[Scene image comparisons]
——————————

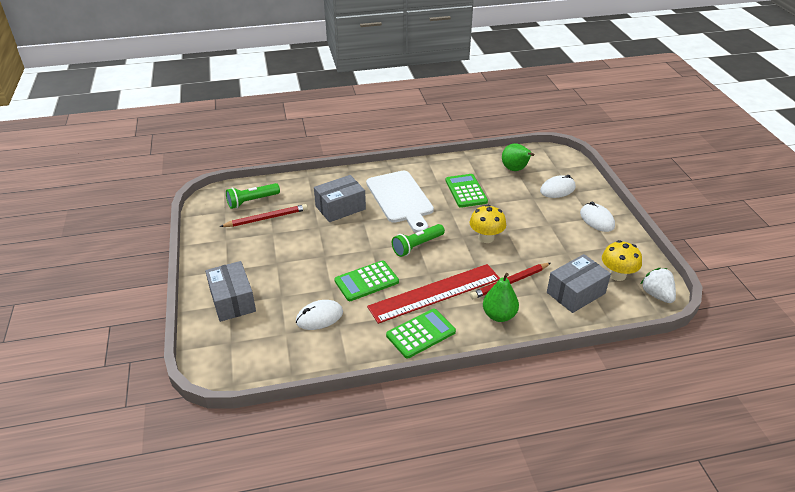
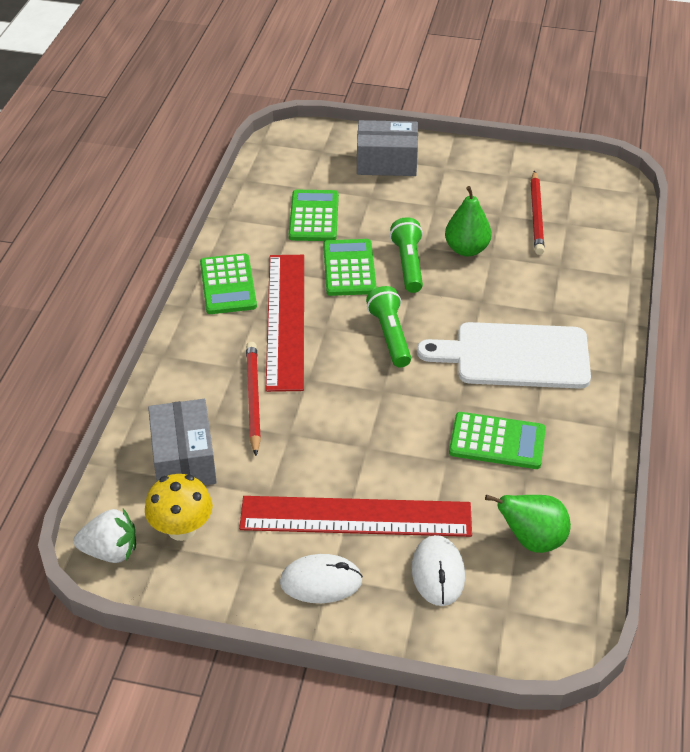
camera: 115 degrees right, 5 degrees up
(252, 201) = (585, 210): green flashlight -> green flashlight (408, 264)
(319, 317) = (314, 216): white mouse -> green calculator
(340, 208) = (525, 287): grey box -> none
(486, 238) = (362, 415): yellow mushroom -> none
(499, 315) = (204, 362): green pear -> green pear (466, 249)
(551, 220) = (356, 516): none -> red ruler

——————————

| Task |
Please copy the line that holds "(340, 208) = (525, 287): grey box -> none" and each line under it through the last line above, exactly as they stand, adding nothing.

| Result |
(340, 208) = (525, 287): grey box -> none
(486, 238) = (362, 415): yellow mushroom -> none
(499, 315) = (204, 362): green pear -> green pear (466, 249)
(551, 220) = (356, 516): none -> red ruler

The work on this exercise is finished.